• Aim of the exercise: Print the data exactly as written, line for line, and leave its pictures behind.

• Raw data:

+++

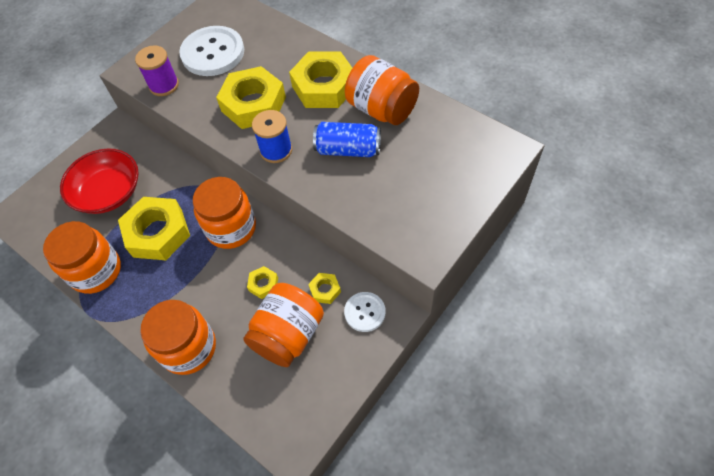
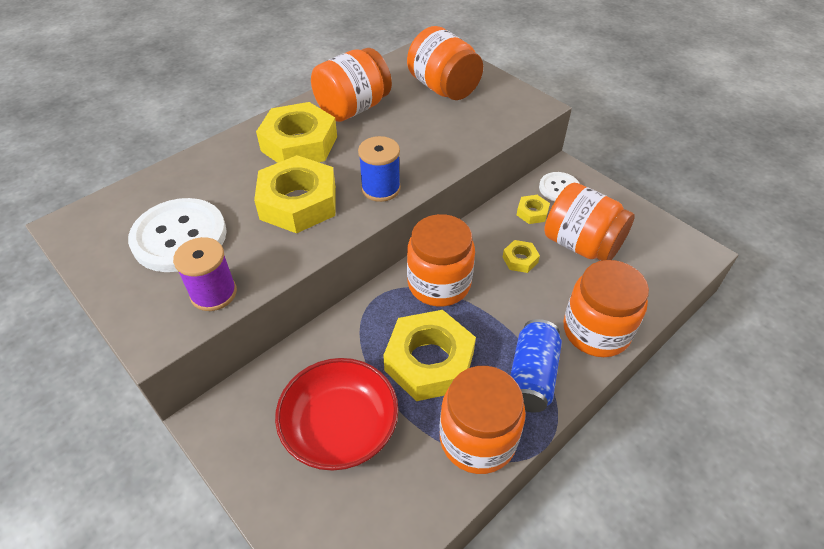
camera: 85 degrees left, 10 degrees down
blue can [313,122,381,157] -> blue can moved to [510,319,562,412]
none -> orange jar [407,26,483,100]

+++

• Result of this task:
camera: 85 degrees left, 10 degrees down
blue can [313,122,381,157] -> blue can moved to [510,319,562,412]
none -> orange jar [407,26,483,100]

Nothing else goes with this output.